## ACTIVITY
Every record, apart from its pictures, should be repeated exactly.

[Counting task data]
"""

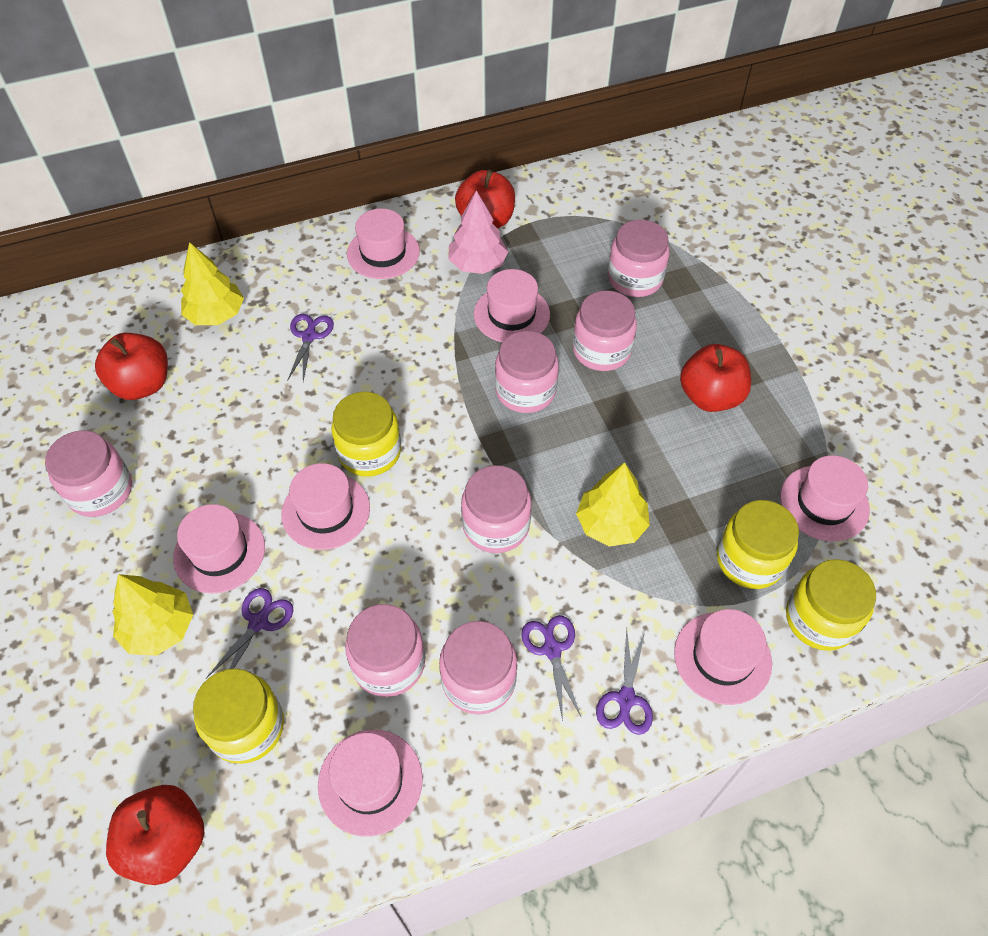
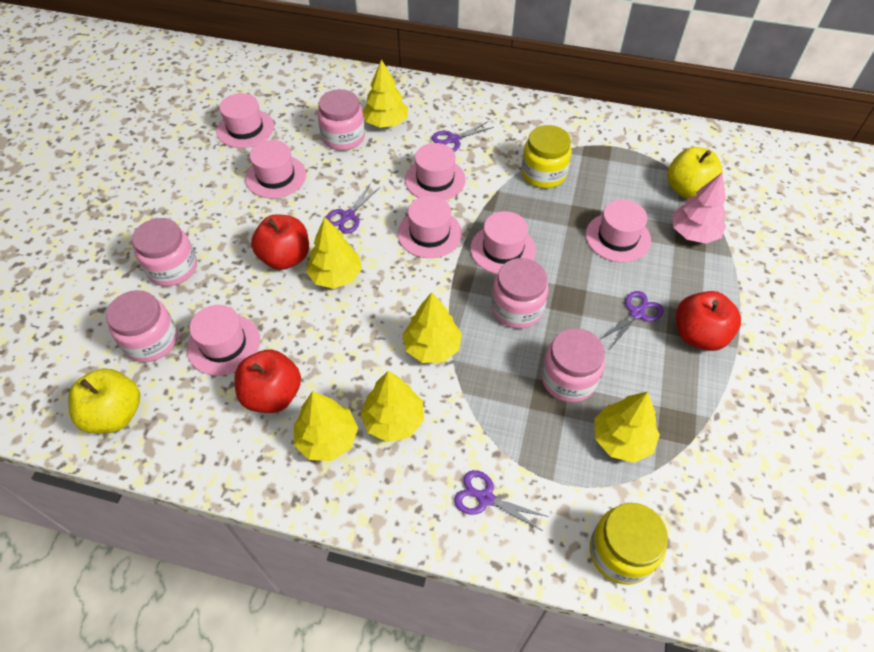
pink jar: 7 -> 5
red apple: 4 -> 3
yellow apple: 0 -> 2
yellow jar: 4 -> 2
yellow tree: 3 -> 6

"""

## TASK ANSWER
pink jar: 7 -> 5
red apple: 4 -> 3
yellow apple: 0 -> 2
yellow jar: 4 -> 2
yellow tree: 3 -> 6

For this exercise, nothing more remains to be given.